(Assignment) Nothing in the records below should be altered in the copy, although the pictures must be left out.
----
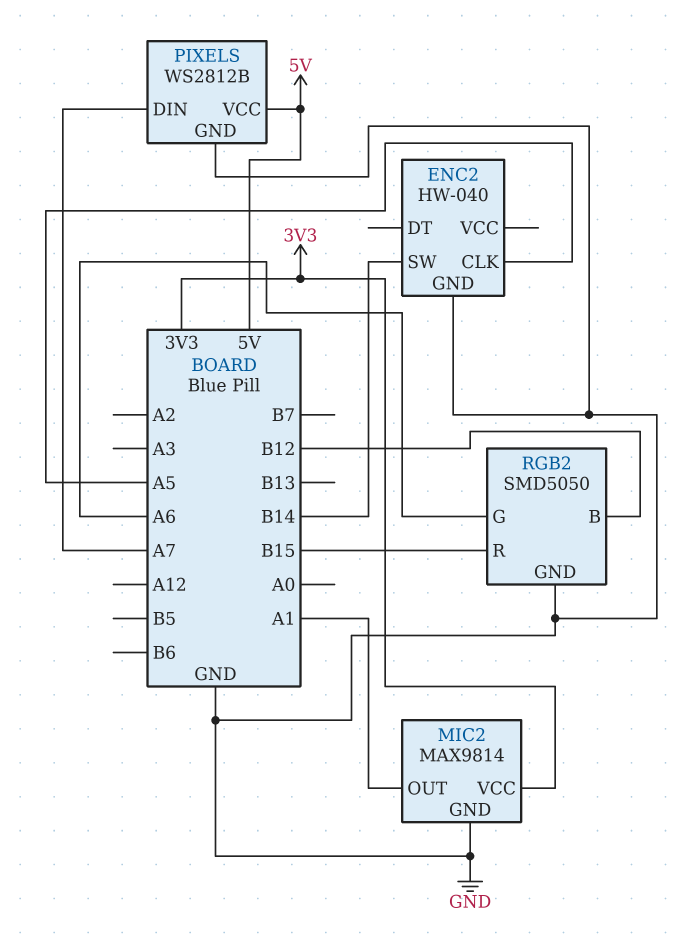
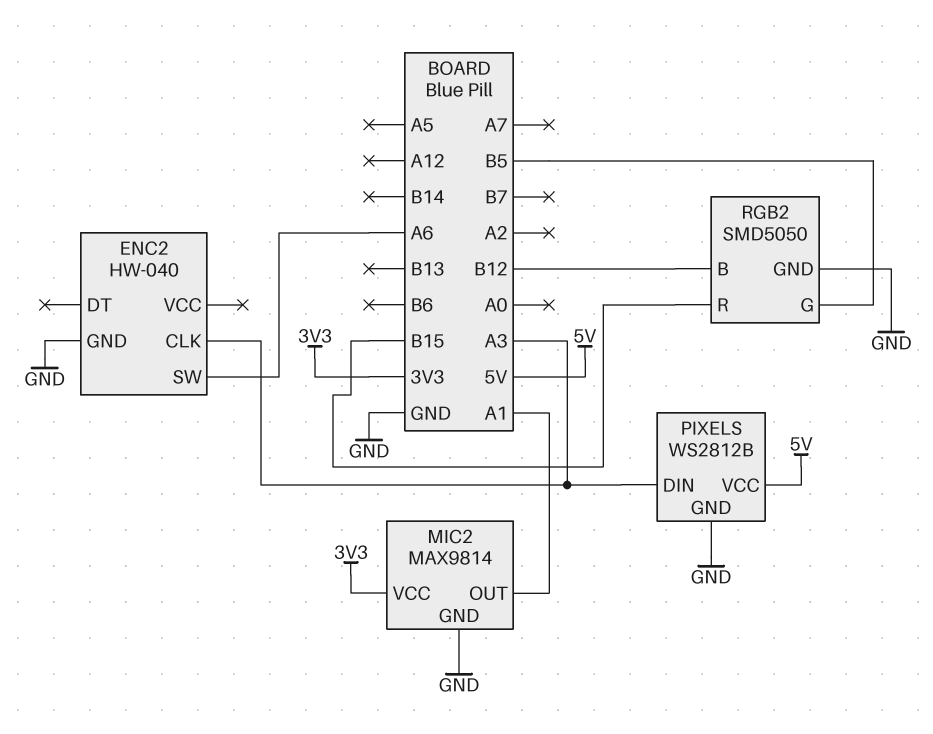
ENC2 pin CLK: A5 -> A3
ENC2 pin SW: B14 -> A6
PIXELS pin DIN: A7 -> A3
RGB2 pin G: A6 -> B5

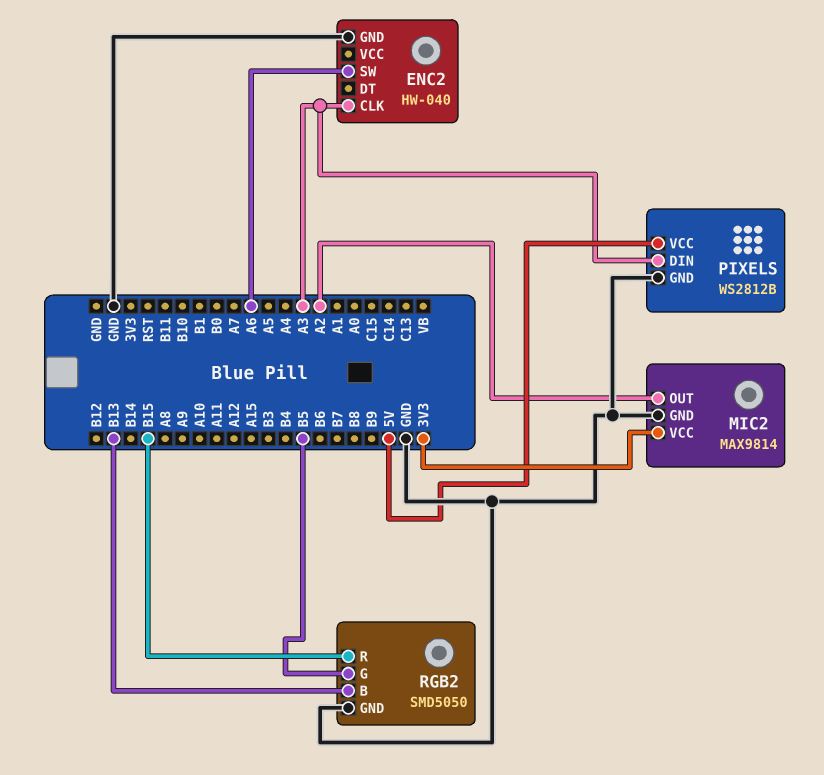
MIC2 pin OUT: A1 -> A2
RGB2 pin B: B12 -> B13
----
(Solution)
ENC2 pin CLK: A5 -> A3
ENC2 pin SW: B14 -> A6
PIXELS pin DIN: A7 -> A3
RGB2 pin G: A6 -> B5

MIC2 pin OUT: A1 -> A2
RGB2 pin B: B12 -> B13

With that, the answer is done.